§ **WHAT THE EXERCISE ASKS**: Search the material for the string "degrees" and reply with how many lines contain it, nothing else.

§ **DATA BELOW**:
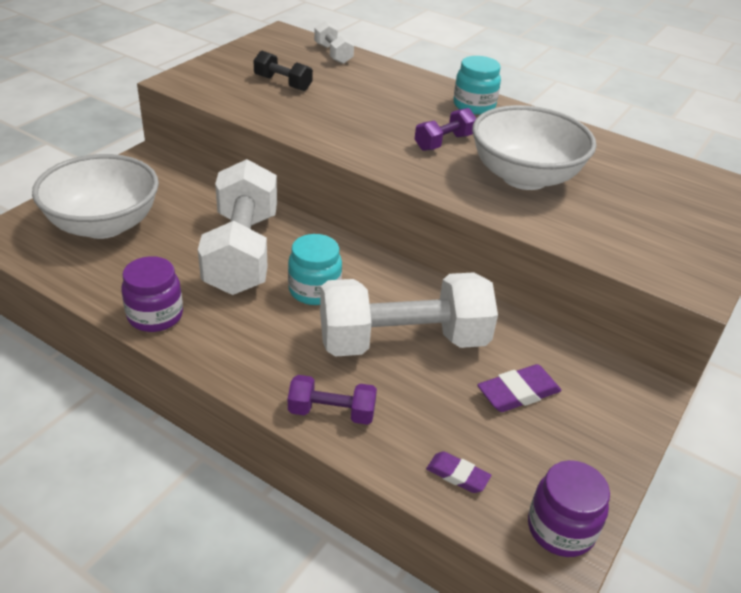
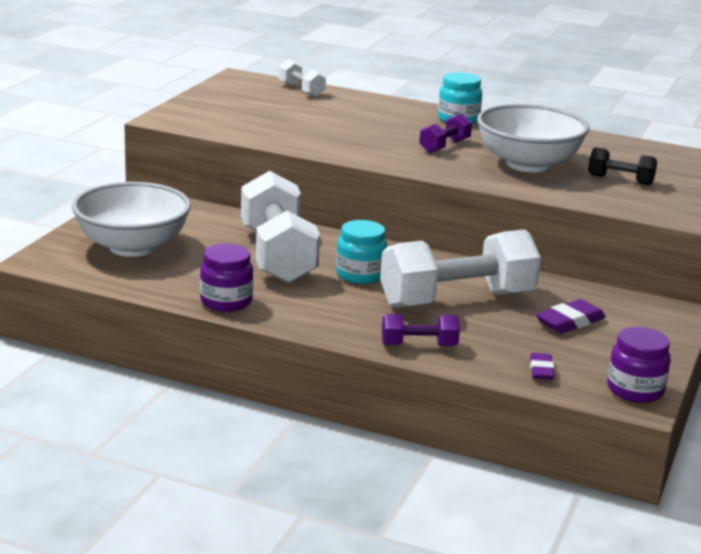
camera: 10 degrees left, 15 degrees down
(283, 83) = (267, 114): black dumbbell -> black dumbbell (620, 180)
(457, 475) = (541, 370): purple eraser -> purple eraser turned 75 degrees clockwise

§ **TASK RESPONSE**: 2